INFORMATION GIVEN Start Marker

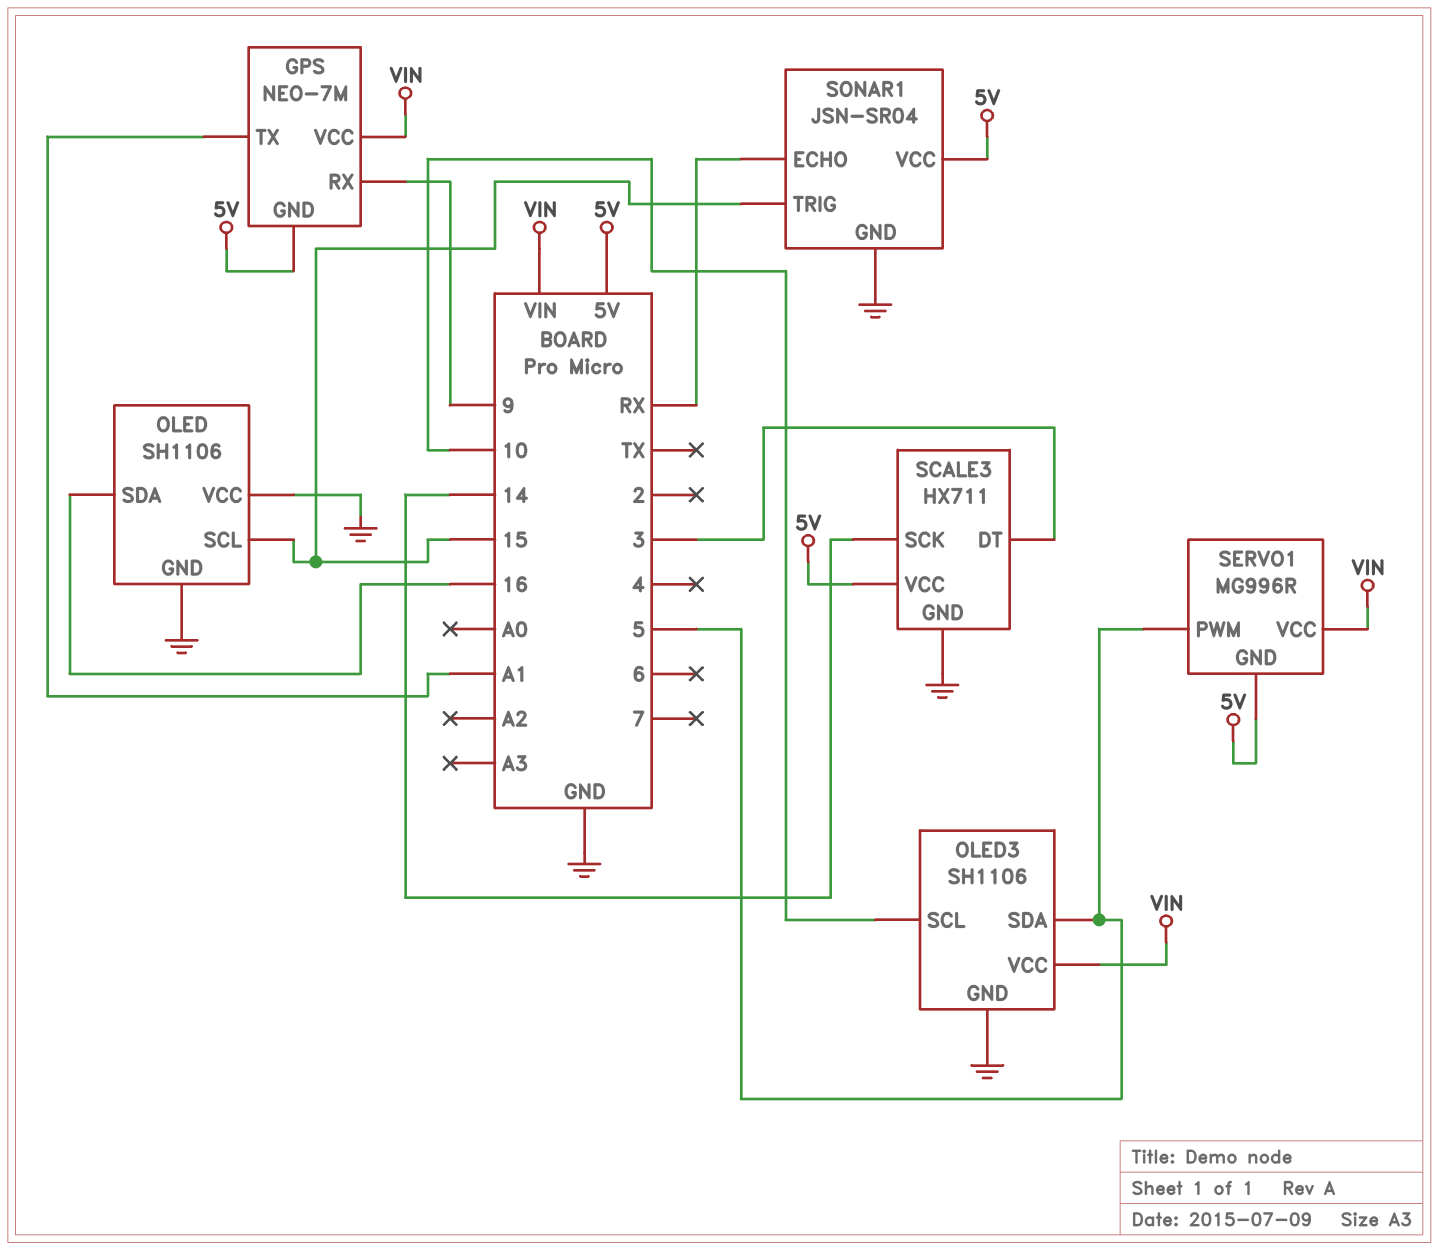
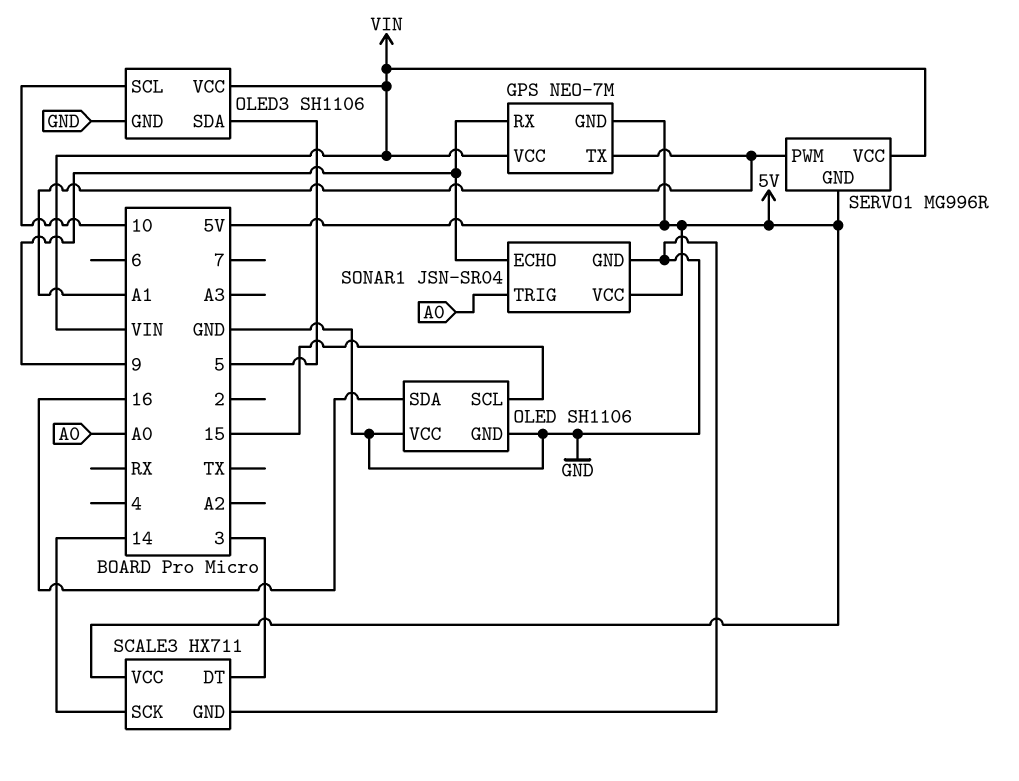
SERVO1 pin PWM: 5 -> A1
SONAR1 pin ECHO: RX -> 9
SONAR1 pin TRIG: 15 -> A0

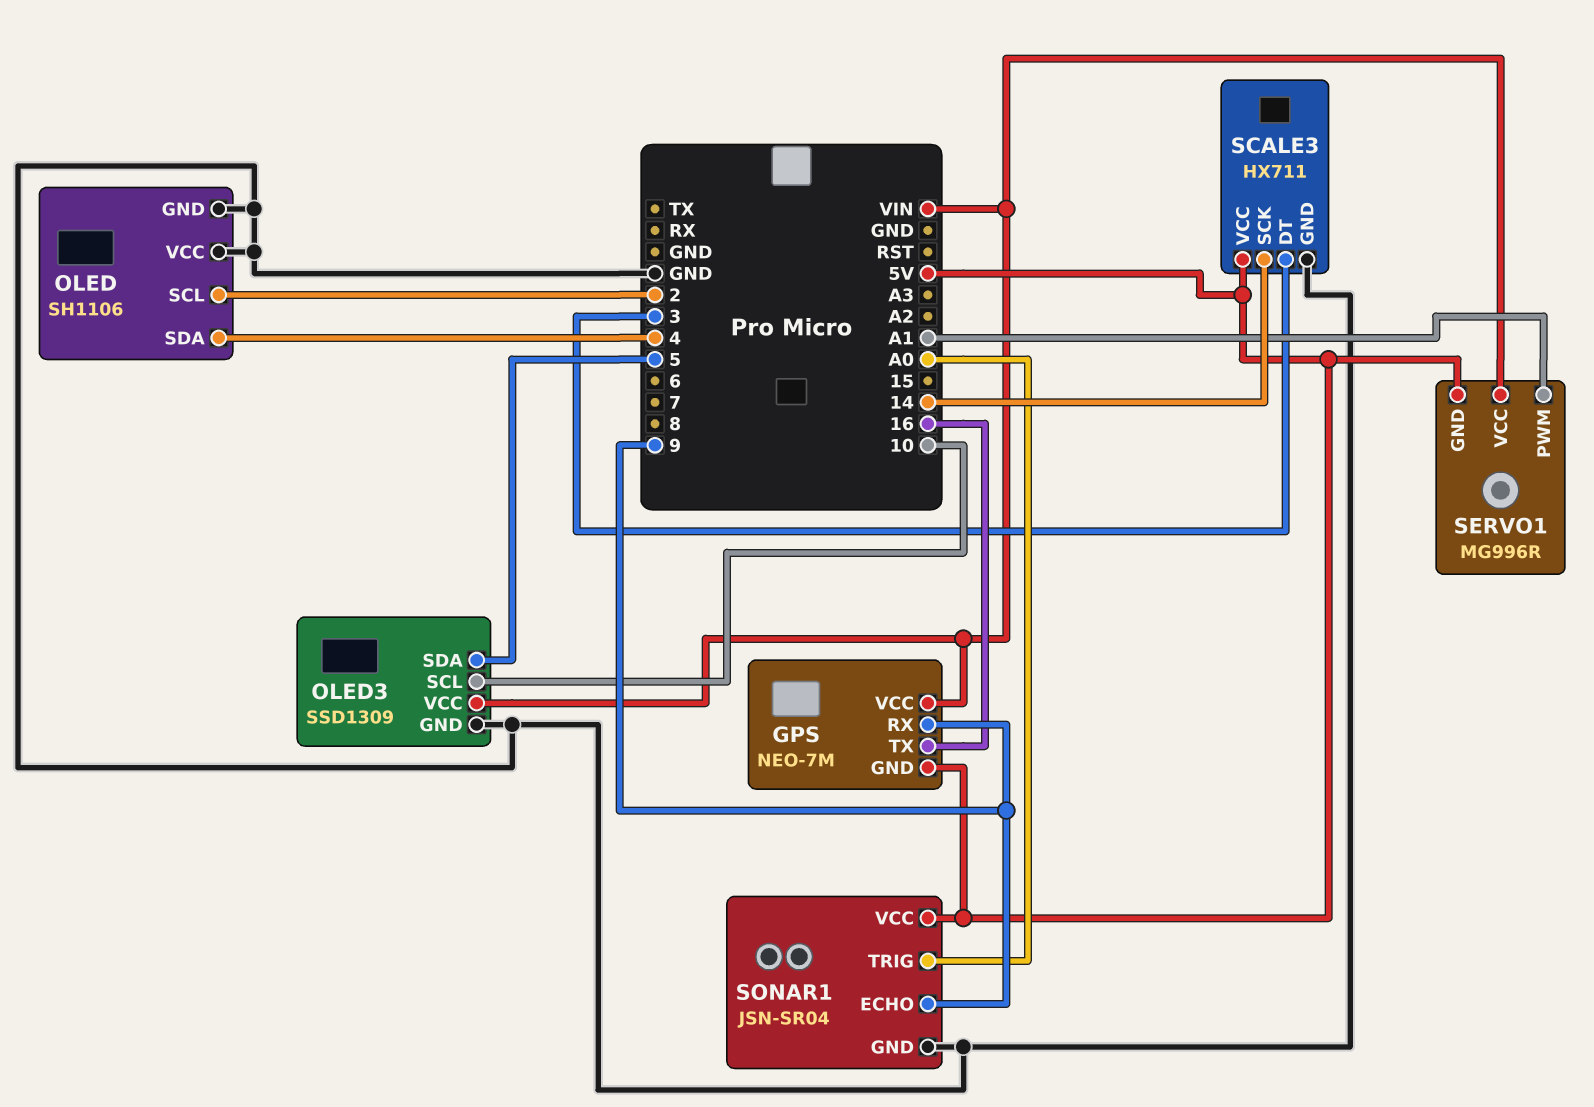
GPS pin TX: A1 -> 16
OLED pin SCL: 15 -> 2
OLED pin SDA: 16 -> 4
OLED3: SH1106 -> SSD1309

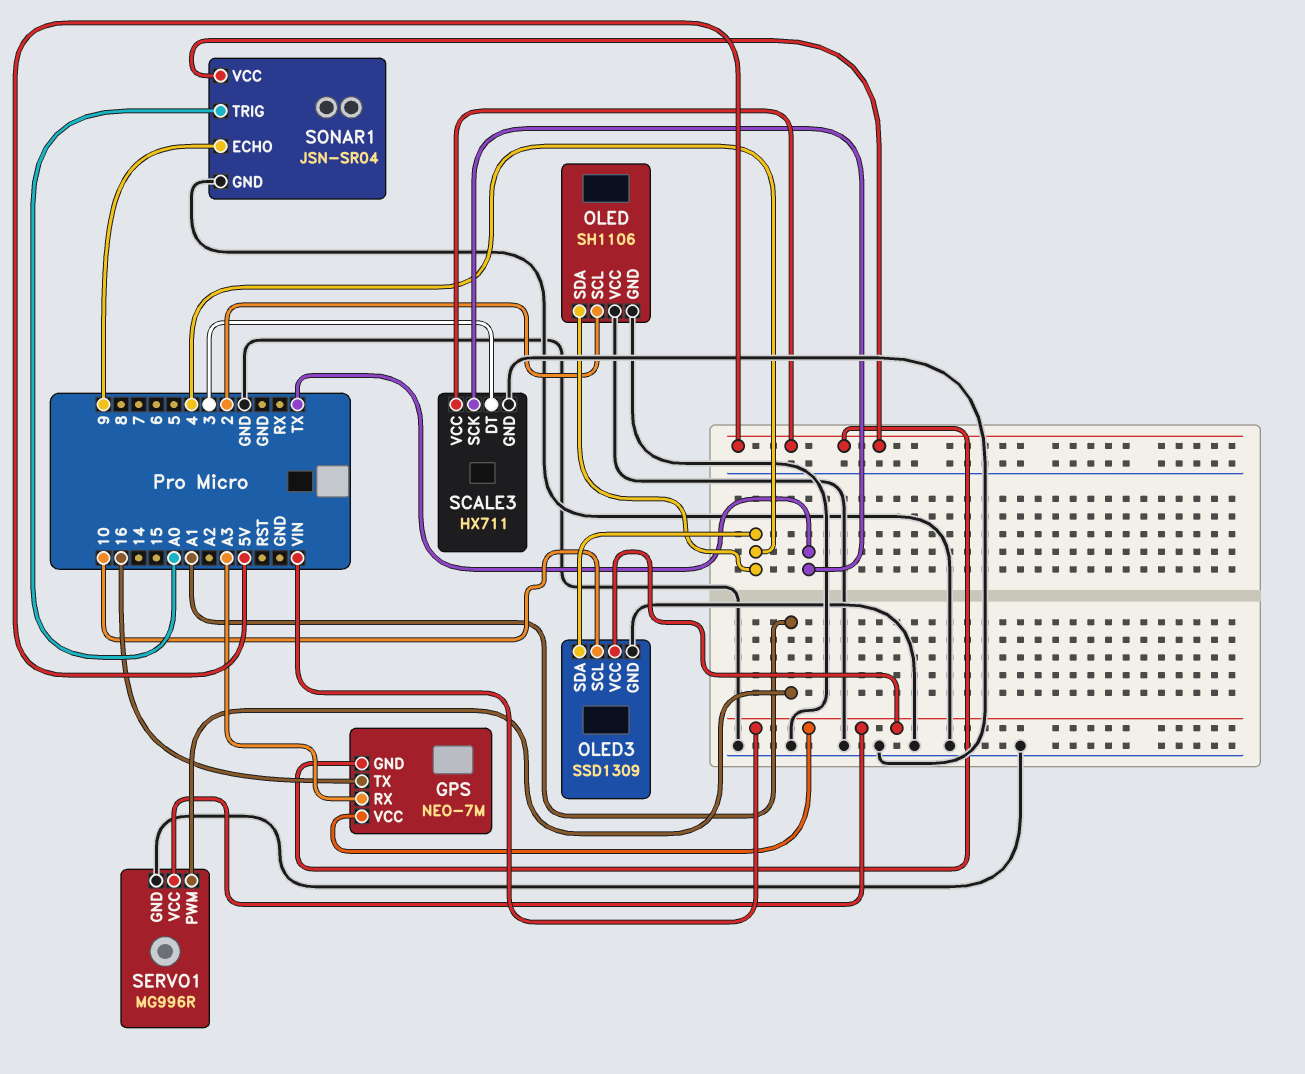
GPS pin RX: 9 -> A3
OLED3 pin SDA: 5 -> 4
SCALE3 pin SCK: 14 -> TX
SERVO1 pin GND: 5V -> GND

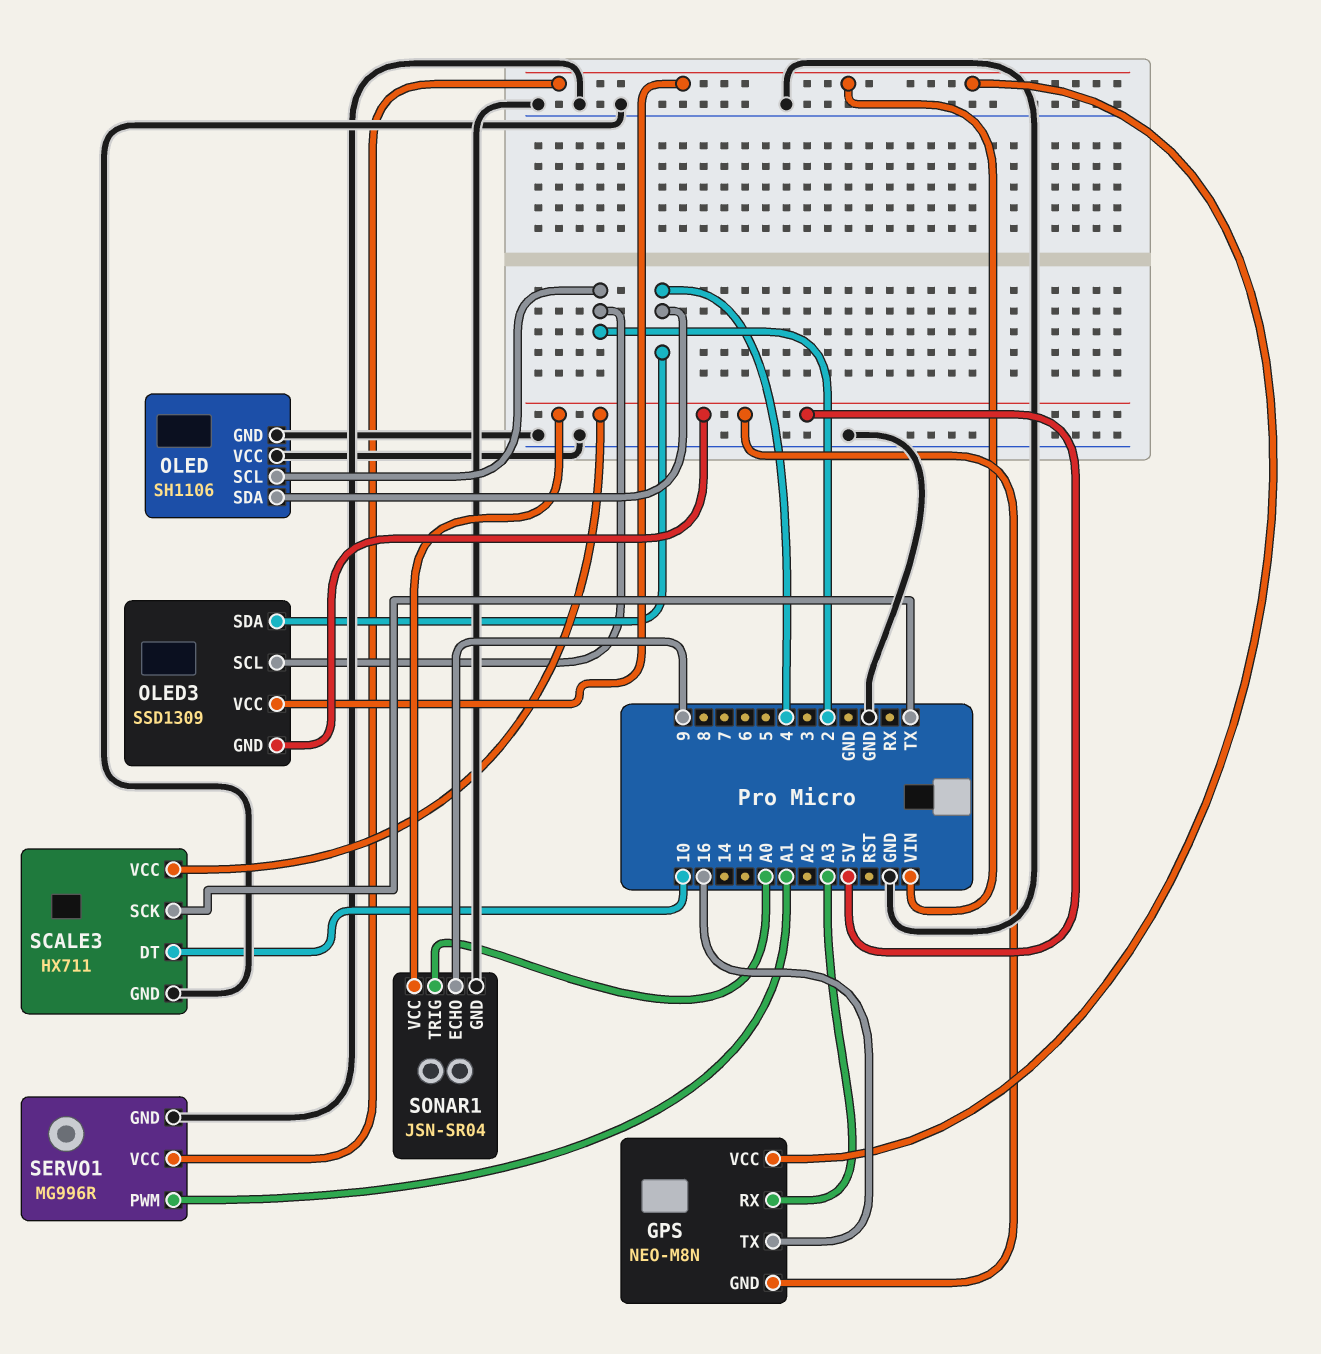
GPS: NEO-7M -> NEO-M8N
OLED3 pin GND: GND -> 5V
OLED3 pin SCL: 10 -> 2
SCALE3 pin DT: 3 -> 10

INFORMATION GIVEN End Marker

• **WHAT YOU HAVE TO DO**
Your task is to retype all the entries exactly and leave out any pictures.

• **RESULT FOR THIS TASK**
SERVO1 pin PWM: 5 -> A1
SONAR1 pin ECHO: RX -> 9
SONAR1 pin TRIG: 15 -> A0

GPS pin TX: A1 -> 16
OLED pin SCL: 15 -> 2
OLED pin SDA: 16 -> 4
OLED3: SH1106 -> SSD1309

GPS pin RX: 9 -> A3
OLED3 pin SDA: 5 -> 4
SCALE3 pin SCK: 14 -> TX
SERVO1 pin GND: 5V -> GND

GPS: NEO-7M -> NEO-M8N
OLED3 pin GND: GND -> 5V
OLED3 pin SCL: 10 -> 2
SCALE3 pin DT: 3 -> 10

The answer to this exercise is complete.